### Extracted data
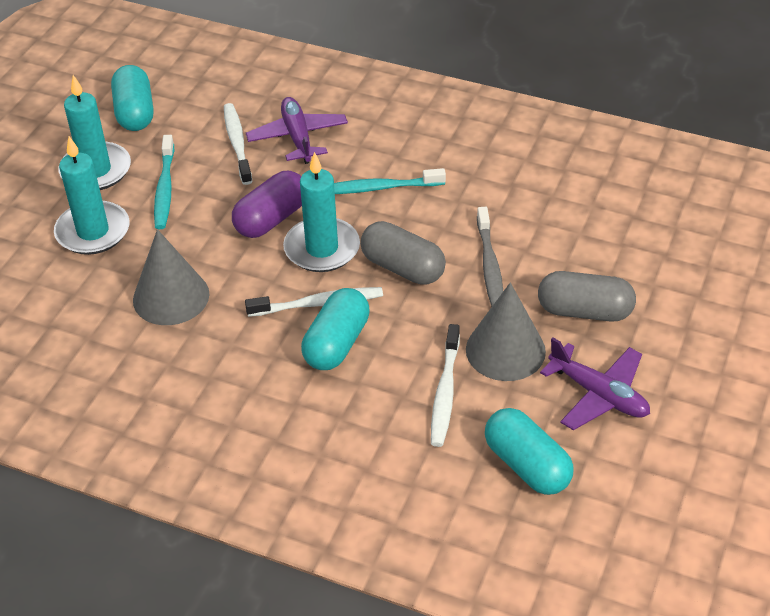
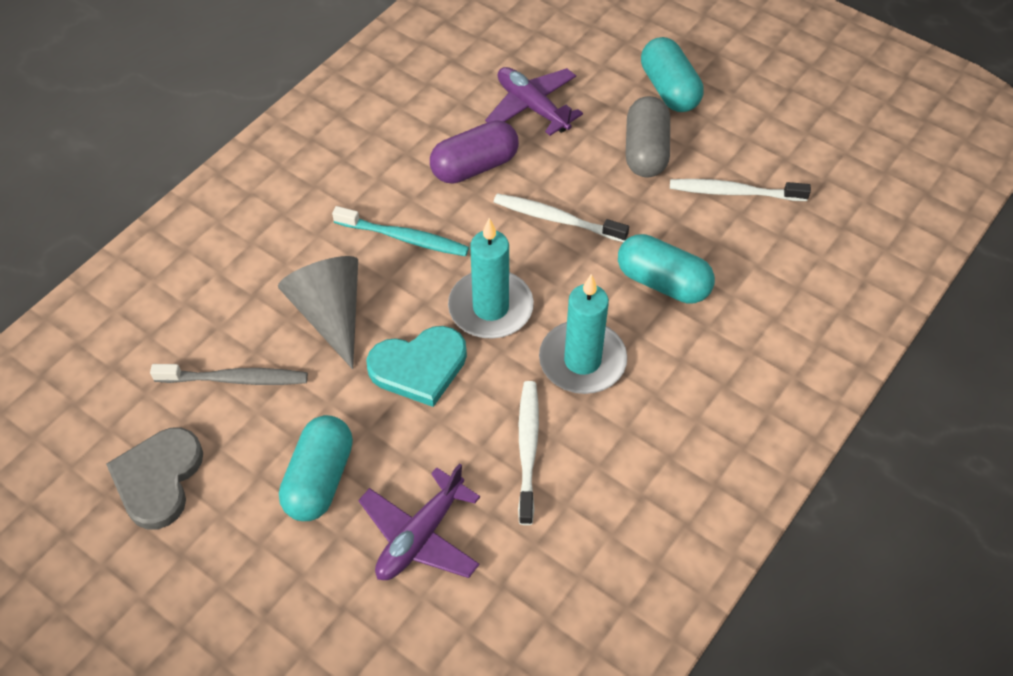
grey capsule: 2 -> 1
grey cone: 2 -> 1
grey heart: 0 -> 1
turquoise candle: 3 -> 2
turquoise heart: 0 -> 1
turquoise toothbrush: 2 -> 1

### Work required
If a line in the entries above contains the word "turquoise", copy it.

### Finished task
turquoise candle: 3 -> 2
turquoise heart: 0 -> 1
turquoise toothbrush: 2 -> 1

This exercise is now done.